(RECORDS FOR PROCESSING)
..........

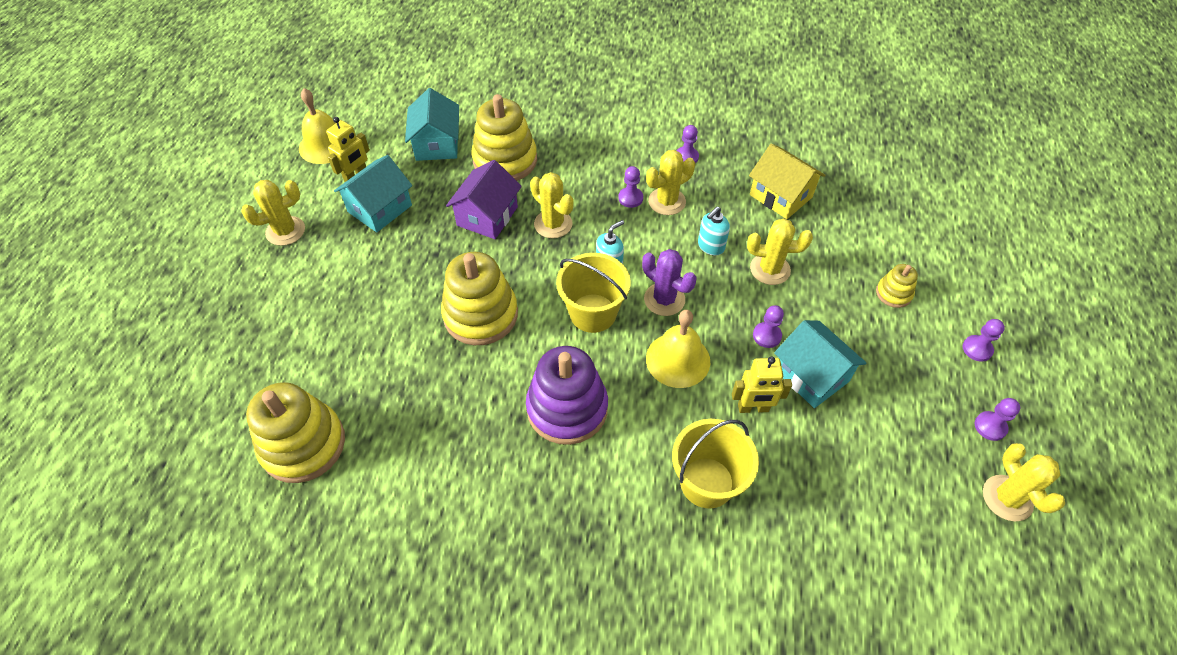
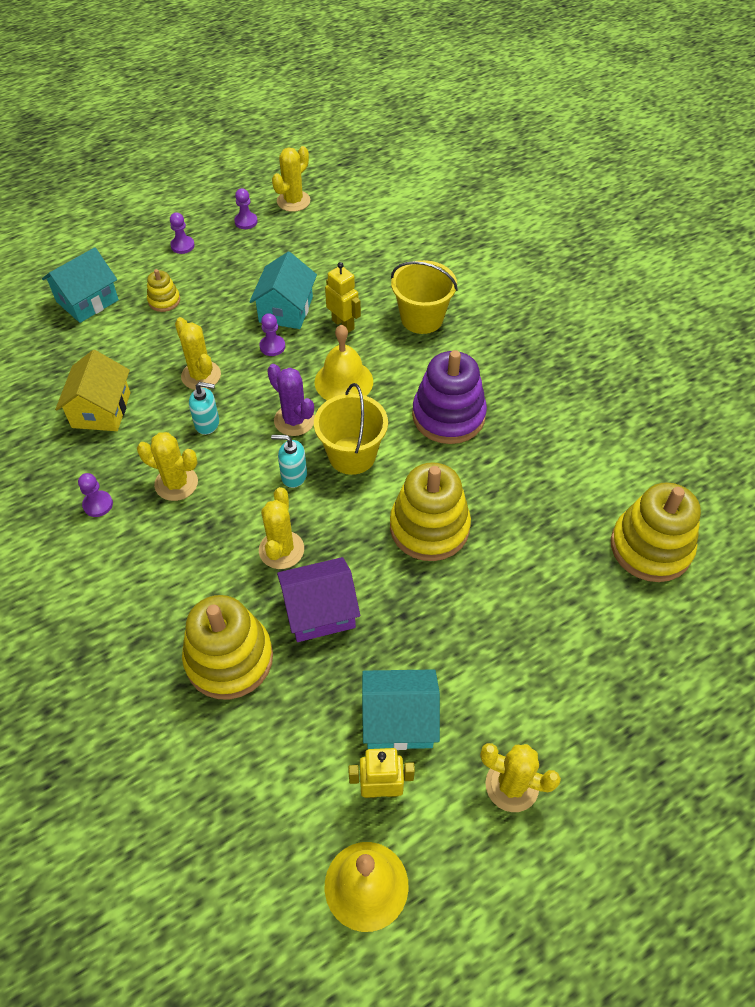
camera: 130 degrees left, 0 degrees up
turquoise house [405,88,459,161] -> turquoise house moved to [42,247,119,323]
purple pawn [618,166,643,208] -> none
purple cactus [642,249,696,316] -> purple cactus turned 45 degrees counterclockwise [267,364,315,436]

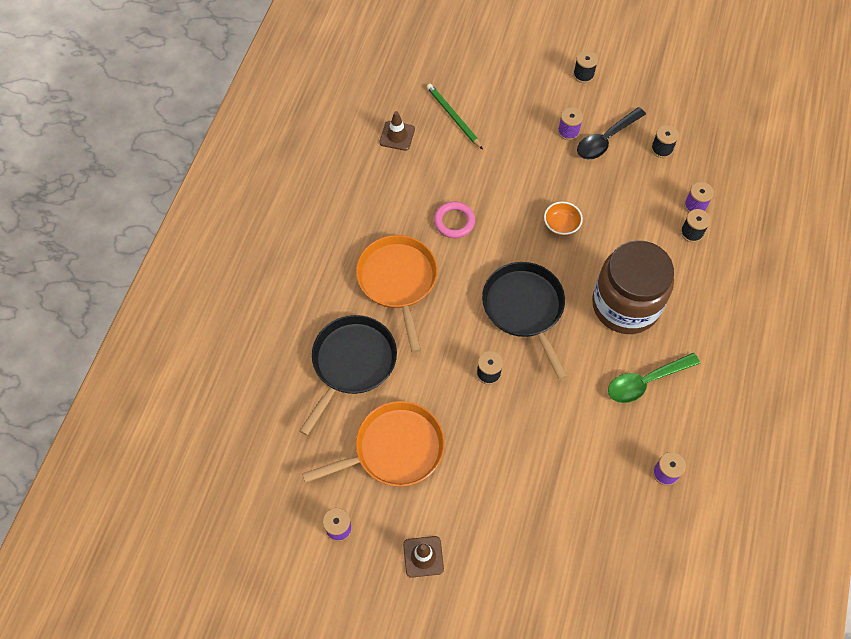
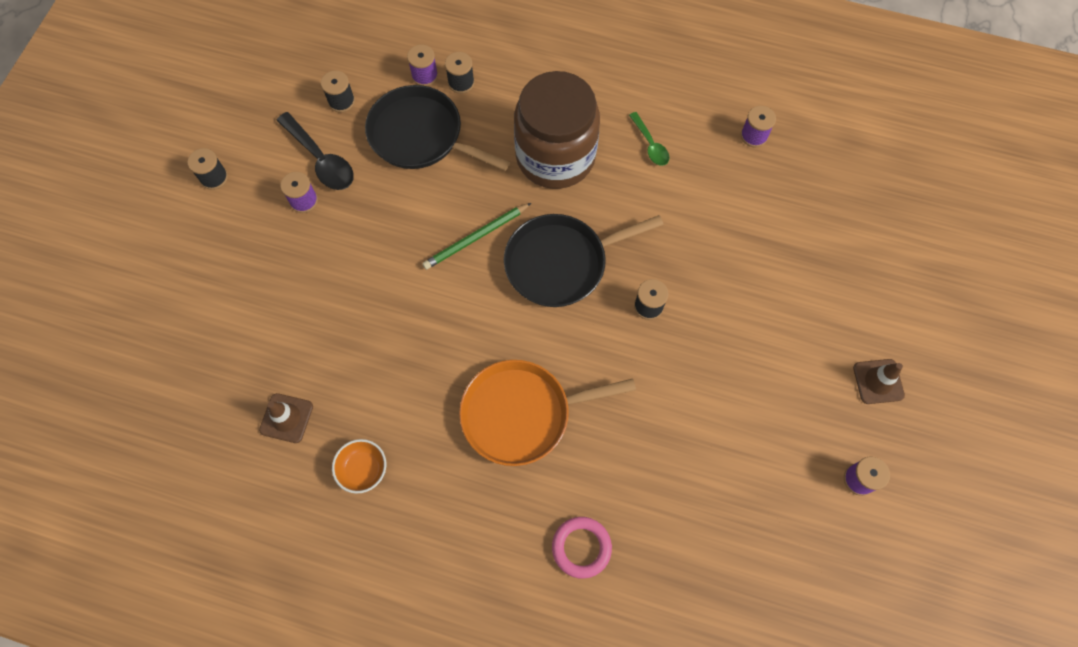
camera: 90 degrees left, 5 degrees up
black pan [299,315,397,436] -> black pan moved to [365,85,510,171]
orange pan [302,401,445,487] -> none
green pencil [427,84,483,149] -> green pencil moved to [422,203,531,270]
pink ring [434,202,475,238] -> pink ring moved to [552,517,612,579]
orange bowl [544,201,583,236] -> orange bowl moved to [332,439,386,494]
green spoon [608,353,700,403] -> green spoon [629,112,670,166], size x0.60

..........

(TRY IT) Each record above must be returned exactly as written, with its pictures omitted.

(SOLVED EXERCISE)
camera: 130 degrees left, 0 degrees up
turquoise house [405,88,459,161] -> turquoise house moved to [42,247,119,323]
purple pawn [618,166,643,208] -> none
purple cactus [642,249,696,316] -> purple cactus turned 45 degrees counterclockwise [267,364,315,436]

camera: 90 degrees left, 5 degrees up
black pan [299,315,397,436] -> black pan moved to [365,85,510,171]
orange pan [302,401,445,487] -> none
green pencil [427,84,483,149] -> green pencil moved to [422,203,531,270]
pink ring [434,202,475,238] -> pink ring moved to [552,517,612,579]
orange bowl [544,201,583,236] -> orange bowl moved to [332,439,386,494]
green spoon [608,353,700,403] -> green spoon [629,112,670,166], size x0.60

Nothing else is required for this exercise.